● **Task details**: Keep only the lines of the listing that include the word "buffer", and copy them.

● **Extracted information**:
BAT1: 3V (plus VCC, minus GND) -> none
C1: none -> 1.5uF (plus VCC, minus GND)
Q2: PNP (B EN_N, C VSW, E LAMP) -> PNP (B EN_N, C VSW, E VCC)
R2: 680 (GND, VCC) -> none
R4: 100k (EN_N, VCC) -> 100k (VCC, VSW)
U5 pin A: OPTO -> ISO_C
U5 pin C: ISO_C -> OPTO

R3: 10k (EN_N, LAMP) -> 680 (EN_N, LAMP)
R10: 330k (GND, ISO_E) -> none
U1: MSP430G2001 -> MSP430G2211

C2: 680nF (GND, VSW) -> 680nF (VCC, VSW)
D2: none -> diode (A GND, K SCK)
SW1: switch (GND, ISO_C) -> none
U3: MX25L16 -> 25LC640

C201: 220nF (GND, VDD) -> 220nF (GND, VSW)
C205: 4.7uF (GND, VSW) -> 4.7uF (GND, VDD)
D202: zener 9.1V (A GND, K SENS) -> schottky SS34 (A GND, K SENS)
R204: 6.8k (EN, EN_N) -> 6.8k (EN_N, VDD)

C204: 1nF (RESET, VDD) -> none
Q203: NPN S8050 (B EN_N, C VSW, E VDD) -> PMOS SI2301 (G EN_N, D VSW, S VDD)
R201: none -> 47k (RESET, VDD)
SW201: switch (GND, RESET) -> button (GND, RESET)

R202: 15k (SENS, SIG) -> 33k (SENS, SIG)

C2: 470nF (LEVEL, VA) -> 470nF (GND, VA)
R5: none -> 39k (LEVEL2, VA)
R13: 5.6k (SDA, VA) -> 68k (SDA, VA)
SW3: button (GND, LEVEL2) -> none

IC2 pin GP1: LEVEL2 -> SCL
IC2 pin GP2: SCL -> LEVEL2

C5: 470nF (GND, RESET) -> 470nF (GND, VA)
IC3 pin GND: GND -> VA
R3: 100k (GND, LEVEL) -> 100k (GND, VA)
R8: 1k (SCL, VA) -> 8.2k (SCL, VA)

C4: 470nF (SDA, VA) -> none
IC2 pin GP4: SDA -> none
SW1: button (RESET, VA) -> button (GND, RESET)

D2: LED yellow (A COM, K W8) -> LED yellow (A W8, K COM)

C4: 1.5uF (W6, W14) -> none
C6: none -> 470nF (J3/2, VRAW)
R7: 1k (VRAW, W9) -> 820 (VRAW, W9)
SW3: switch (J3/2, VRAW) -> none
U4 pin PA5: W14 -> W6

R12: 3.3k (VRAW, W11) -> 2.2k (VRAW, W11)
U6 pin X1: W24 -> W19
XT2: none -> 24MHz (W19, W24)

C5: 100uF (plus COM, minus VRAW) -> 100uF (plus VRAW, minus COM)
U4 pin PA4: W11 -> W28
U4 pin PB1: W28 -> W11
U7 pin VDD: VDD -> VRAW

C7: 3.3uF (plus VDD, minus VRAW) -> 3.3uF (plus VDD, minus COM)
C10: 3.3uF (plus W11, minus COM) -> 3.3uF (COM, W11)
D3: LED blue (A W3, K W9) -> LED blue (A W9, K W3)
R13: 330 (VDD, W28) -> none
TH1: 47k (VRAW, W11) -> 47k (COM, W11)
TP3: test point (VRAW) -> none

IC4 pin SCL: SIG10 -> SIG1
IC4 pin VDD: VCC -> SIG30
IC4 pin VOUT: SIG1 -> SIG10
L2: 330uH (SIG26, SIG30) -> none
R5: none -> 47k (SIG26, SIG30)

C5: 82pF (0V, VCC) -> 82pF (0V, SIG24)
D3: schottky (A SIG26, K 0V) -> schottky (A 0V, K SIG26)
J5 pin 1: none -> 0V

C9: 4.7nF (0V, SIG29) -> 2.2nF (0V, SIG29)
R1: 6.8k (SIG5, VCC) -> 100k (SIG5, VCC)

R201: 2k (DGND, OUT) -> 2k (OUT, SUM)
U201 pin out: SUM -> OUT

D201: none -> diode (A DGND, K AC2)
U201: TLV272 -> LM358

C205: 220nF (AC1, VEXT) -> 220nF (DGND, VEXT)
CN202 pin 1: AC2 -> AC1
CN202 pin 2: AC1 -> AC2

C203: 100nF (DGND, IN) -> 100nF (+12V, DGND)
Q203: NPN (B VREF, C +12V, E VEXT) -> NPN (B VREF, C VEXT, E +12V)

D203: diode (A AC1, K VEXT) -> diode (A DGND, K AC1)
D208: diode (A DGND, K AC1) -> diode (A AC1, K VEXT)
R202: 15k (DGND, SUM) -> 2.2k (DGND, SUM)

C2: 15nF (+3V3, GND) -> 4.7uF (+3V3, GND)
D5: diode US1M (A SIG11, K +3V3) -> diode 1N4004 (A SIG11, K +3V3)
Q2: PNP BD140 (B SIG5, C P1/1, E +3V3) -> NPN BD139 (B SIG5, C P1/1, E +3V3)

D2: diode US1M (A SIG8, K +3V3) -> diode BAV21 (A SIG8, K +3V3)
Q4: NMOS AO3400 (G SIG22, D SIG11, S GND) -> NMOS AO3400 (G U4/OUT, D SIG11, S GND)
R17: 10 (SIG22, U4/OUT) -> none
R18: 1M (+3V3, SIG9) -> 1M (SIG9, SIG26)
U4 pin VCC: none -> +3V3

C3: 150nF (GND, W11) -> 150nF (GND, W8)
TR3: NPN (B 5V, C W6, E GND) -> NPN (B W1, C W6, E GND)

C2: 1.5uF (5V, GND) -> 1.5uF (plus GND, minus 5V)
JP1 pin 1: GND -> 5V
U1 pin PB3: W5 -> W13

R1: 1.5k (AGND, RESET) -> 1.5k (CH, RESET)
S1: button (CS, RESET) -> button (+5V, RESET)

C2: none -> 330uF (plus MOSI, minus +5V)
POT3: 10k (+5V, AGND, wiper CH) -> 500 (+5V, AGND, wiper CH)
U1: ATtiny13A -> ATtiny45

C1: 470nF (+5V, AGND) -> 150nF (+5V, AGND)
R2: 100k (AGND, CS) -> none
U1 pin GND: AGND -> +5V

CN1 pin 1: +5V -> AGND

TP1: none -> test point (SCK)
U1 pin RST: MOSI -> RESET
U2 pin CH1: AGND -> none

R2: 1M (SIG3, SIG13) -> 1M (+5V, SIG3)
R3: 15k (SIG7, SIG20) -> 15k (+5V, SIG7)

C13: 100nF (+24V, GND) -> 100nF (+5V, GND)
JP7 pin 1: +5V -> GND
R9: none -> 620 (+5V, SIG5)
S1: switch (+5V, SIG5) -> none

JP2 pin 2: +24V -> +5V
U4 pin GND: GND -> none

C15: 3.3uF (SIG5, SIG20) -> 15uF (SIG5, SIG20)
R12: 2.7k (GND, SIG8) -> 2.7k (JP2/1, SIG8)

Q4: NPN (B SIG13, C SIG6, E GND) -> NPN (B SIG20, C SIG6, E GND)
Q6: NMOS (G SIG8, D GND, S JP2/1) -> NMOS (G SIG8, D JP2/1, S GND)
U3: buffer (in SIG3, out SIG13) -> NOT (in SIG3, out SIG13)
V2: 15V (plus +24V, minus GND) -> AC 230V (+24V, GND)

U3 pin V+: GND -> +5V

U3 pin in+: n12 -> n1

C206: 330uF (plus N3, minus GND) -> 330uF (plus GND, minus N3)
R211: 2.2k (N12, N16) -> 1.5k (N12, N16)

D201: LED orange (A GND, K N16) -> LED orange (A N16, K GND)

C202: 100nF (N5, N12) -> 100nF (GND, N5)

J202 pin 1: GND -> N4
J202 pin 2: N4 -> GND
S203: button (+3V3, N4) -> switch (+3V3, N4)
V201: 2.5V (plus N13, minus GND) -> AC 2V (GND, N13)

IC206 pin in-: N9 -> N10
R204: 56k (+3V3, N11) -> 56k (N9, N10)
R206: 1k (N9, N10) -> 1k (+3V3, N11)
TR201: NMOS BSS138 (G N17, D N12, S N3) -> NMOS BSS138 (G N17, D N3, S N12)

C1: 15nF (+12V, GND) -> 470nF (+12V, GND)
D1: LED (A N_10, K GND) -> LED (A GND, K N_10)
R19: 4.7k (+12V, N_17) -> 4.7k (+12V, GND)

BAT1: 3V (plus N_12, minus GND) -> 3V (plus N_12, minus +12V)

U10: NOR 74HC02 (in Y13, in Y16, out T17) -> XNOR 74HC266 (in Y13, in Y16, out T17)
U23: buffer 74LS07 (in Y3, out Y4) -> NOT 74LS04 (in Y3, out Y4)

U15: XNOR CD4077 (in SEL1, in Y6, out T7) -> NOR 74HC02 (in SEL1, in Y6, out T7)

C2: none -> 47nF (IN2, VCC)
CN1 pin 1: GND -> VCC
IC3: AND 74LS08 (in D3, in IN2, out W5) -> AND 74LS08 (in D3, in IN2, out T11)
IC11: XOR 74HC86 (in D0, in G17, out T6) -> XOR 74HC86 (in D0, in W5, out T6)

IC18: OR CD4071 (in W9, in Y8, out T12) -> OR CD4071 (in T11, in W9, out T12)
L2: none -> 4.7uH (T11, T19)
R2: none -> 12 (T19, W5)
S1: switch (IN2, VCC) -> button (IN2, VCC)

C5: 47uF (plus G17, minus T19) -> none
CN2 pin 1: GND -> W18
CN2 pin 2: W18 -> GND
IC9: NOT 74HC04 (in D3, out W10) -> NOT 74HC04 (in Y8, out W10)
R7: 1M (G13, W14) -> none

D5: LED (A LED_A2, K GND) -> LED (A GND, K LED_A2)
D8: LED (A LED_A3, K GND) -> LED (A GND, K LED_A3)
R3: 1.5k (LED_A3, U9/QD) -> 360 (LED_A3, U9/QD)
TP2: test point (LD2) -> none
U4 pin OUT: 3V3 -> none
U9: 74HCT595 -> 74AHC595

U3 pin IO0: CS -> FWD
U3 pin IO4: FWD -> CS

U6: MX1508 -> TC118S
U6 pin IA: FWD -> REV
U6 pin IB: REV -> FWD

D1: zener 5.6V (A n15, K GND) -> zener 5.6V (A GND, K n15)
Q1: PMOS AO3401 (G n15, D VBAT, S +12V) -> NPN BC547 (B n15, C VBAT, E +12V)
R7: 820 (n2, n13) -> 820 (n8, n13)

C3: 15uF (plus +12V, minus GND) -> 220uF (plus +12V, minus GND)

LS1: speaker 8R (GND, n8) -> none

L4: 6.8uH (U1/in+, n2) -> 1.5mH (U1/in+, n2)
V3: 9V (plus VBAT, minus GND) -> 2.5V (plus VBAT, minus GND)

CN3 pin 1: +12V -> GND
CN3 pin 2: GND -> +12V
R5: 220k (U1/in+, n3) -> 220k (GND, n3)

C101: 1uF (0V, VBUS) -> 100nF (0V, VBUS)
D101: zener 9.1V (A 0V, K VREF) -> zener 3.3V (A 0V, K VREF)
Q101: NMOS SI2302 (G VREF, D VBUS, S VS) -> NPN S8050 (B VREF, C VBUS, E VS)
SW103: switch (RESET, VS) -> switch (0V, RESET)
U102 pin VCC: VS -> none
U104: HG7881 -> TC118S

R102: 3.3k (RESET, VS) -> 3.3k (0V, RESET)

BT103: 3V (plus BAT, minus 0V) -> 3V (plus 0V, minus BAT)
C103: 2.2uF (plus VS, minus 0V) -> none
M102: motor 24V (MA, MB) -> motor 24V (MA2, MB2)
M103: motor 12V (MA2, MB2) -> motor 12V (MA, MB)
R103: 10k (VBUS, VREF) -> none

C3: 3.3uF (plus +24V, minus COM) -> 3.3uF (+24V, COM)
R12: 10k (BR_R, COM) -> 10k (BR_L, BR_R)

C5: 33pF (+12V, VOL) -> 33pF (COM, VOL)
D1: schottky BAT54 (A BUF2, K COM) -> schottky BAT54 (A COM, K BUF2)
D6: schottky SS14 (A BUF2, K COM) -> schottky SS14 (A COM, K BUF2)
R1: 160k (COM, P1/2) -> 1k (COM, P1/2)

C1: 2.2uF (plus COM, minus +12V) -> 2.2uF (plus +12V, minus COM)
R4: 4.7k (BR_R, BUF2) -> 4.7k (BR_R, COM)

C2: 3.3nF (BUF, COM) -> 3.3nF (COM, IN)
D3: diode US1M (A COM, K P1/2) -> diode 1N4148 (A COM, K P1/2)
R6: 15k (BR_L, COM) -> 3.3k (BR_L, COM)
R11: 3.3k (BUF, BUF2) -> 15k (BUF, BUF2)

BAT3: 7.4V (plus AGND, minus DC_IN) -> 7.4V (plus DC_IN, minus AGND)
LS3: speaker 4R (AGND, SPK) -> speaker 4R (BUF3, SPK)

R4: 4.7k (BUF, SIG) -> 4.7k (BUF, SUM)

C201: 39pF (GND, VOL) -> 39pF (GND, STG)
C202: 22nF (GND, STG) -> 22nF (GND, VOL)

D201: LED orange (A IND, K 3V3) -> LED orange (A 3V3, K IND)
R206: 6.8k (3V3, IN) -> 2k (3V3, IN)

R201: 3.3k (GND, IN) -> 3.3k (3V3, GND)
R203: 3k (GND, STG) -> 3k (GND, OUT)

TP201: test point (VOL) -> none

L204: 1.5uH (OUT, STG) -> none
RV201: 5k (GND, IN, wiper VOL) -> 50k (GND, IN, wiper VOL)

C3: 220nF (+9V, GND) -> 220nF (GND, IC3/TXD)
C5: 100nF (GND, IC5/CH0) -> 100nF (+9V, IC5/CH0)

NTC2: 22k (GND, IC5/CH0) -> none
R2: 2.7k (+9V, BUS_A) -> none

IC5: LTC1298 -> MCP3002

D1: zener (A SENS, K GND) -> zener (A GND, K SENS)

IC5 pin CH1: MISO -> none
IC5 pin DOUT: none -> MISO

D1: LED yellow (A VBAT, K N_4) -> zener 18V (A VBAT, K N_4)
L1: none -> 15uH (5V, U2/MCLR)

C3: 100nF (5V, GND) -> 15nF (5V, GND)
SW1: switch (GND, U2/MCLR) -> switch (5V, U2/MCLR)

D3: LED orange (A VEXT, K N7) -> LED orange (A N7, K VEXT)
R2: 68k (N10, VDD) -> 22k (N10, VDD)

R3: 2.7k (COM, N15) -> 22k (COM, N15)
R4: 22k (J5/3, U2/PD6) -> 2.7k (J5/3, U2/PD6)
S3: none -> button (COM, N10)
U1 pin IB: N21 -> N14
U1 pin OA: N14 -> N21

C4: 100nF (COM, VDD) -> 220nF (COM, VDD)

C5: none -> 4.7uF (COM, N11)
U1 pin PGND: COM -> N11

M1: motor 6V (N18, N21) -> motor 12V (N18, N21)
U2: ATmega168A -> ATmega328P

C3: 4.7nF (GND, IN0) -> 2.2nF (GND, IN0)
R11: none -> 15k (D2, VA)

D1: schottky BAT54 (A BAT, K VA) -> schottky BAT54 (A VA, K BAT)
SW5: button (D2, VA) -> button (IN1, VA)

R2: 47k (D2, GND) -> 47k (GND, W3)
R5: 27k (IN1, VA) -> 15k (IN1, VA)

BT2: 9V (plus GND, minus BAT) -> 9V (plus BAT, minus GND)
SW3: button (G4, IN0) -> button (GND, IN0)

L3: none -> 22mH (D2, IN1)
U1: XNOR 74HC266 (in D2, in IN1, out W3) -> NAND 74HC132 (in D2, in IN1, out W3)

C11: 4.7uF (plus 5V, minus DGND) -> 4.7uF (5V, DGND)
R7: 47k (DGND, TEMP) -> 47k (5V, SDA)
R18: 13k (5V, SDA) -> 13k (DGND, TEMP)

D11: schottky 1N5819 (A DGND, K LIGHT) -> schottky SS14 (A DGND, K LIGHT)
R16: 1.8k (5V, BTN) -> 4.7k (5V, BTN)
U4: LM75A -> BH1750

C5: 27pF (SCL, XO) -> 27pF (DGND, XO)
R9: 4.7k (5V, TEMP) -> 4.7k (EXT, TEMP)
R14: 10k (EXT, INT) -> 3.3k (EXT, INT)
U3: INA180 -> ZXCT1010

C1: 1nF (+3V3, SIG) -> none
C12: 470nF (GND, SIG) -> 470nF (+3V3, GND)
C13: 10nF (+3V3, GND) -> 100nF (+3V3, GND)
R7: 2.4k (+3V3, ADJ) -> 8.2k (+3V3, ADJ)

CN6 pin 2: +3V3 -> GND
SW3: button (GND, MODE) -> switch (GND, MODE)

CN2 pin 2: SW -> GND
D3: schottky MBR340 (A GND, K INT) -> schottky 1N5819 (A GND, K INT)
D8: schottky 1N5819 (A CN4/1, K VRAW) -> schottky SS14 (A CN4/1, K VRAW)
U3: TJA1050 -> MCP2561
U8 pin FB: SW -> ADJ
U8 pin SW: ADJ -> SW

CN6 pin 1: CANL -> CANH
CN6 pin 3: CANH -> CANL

● **Result of this exercise**:
U3: buffer (in SIG3, out SIG13) -> NOT (in SIG3, out SIG13)
U23: buffer 74LS07 (in Y3, out Y4) -> NOT 74LS04 (in Y3, out Y4)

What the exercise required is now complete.